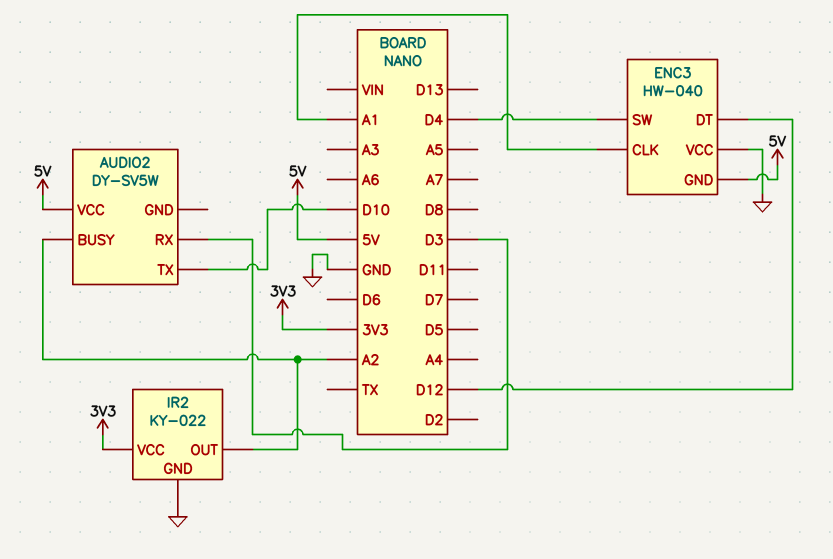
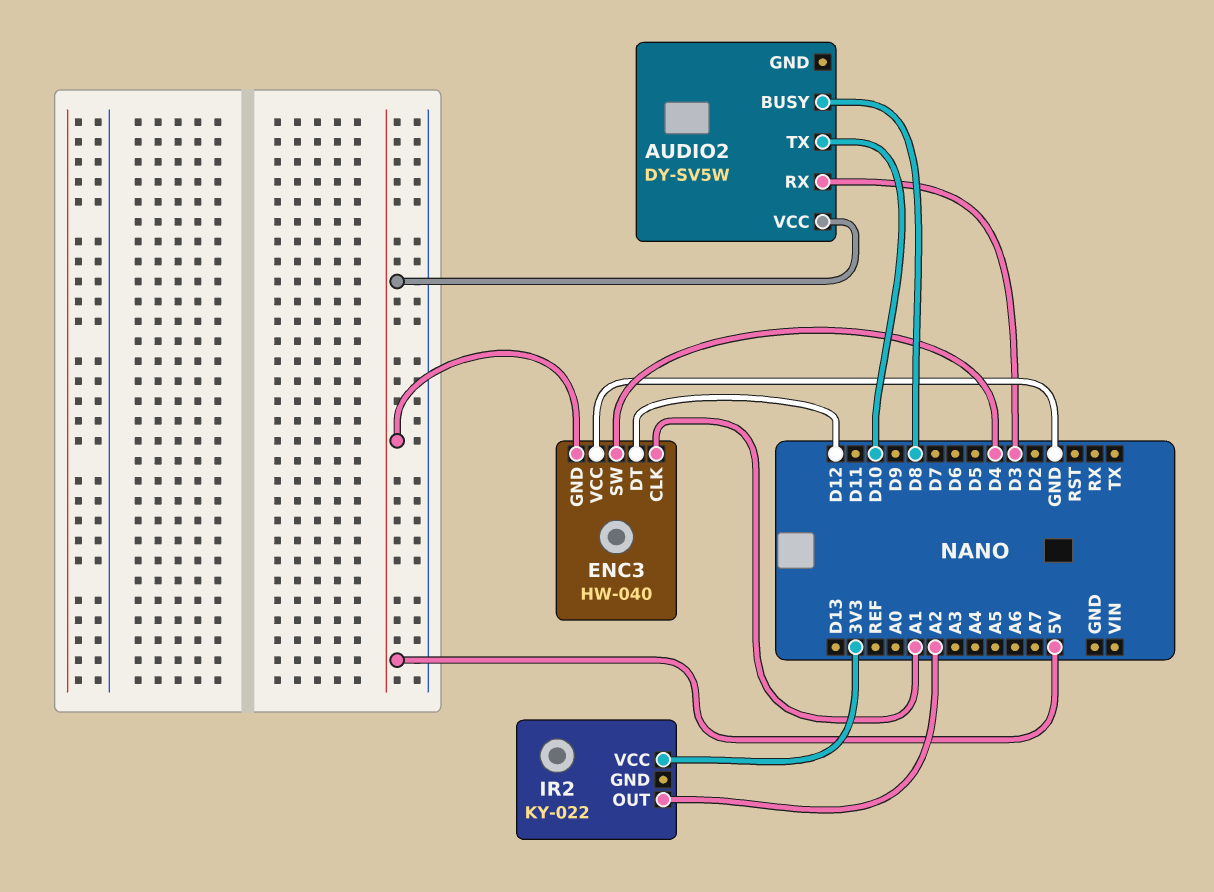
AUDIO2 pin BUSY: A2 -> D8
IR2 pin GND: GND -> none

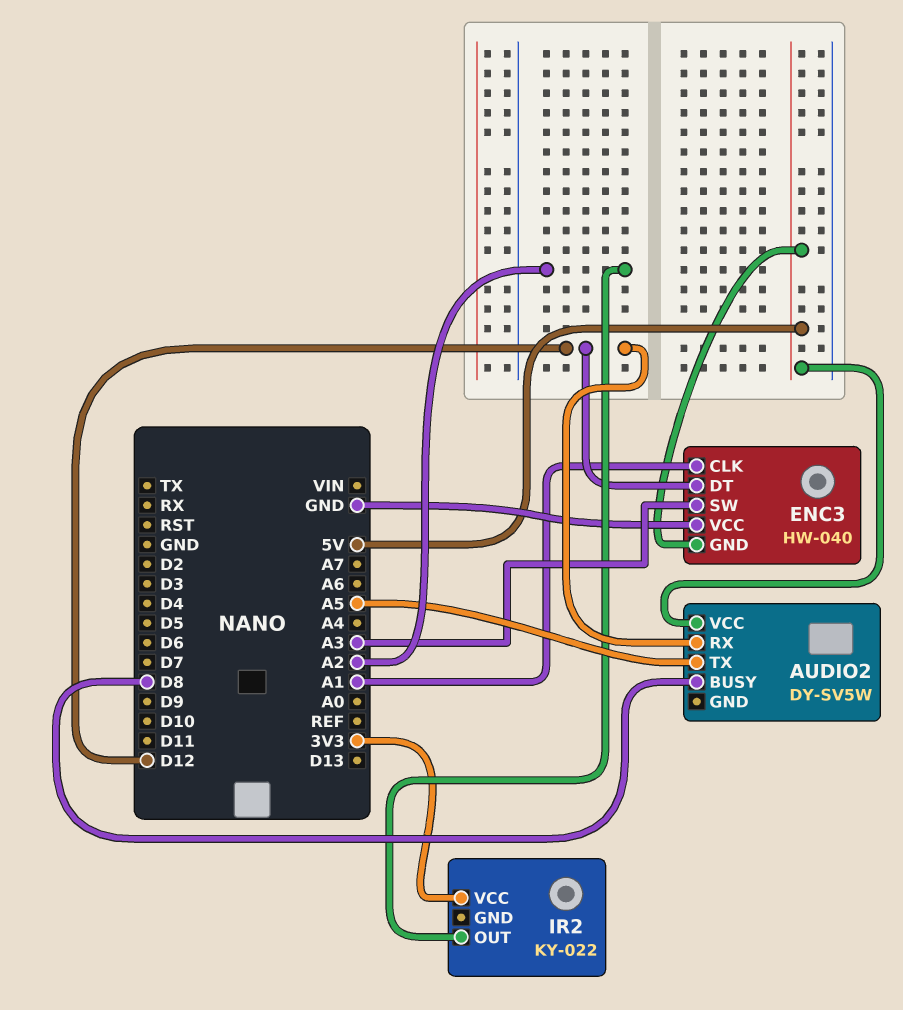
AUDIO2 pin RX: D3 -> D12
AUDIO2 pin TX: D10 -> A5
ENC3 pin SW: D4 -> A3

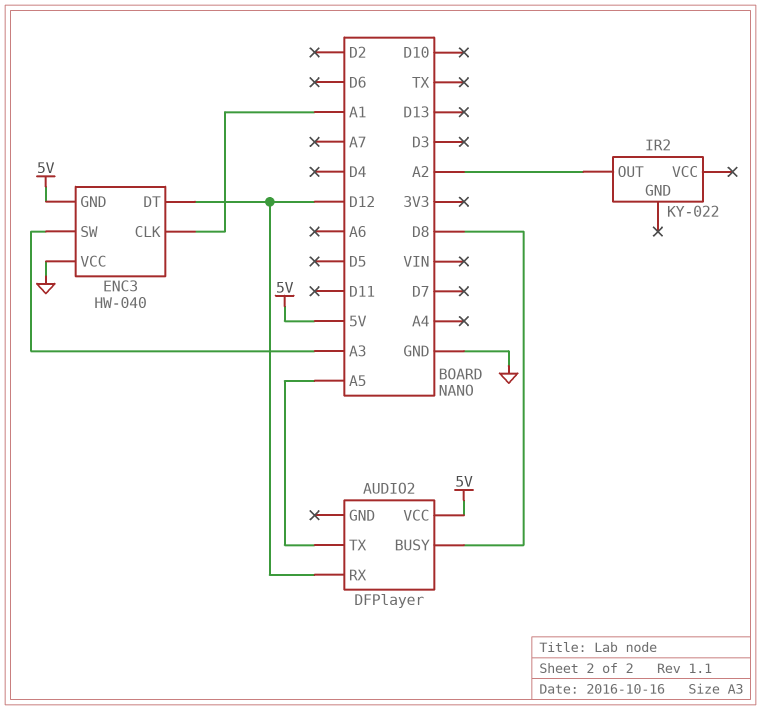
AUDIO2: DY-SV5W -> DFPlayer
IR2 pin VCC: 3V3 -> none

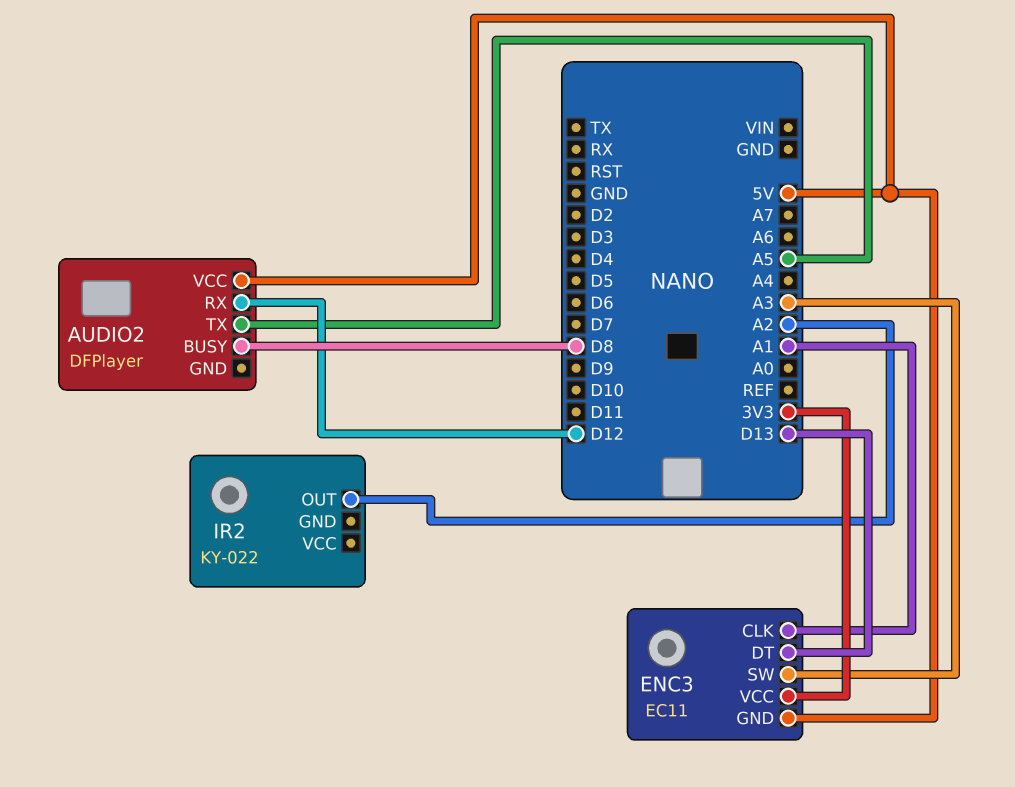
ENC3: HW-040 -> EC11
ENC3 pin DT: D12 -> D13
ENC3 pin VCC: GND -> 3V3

§

Work request: Skipping all pictures, set the listing down exactly as written.

Expected output:
AUDIO2 pin BUSY: A2 -> D8
IR2 pin GND: GND -> none

AUDIO2 pin RX: D3 -> D12
AUDIO2 pin TX: D10 -> A5
ENC3 pin SW: D4 -> A3

AUDIO2: DY-SV5W -> DFPlayer
IR2 pin VCC: 3V3 -> none

ENC3: HW-040 -> EC11
ENC3 pin DT: D12 -> D13
ENC3 pin VCC: GND -> 3V3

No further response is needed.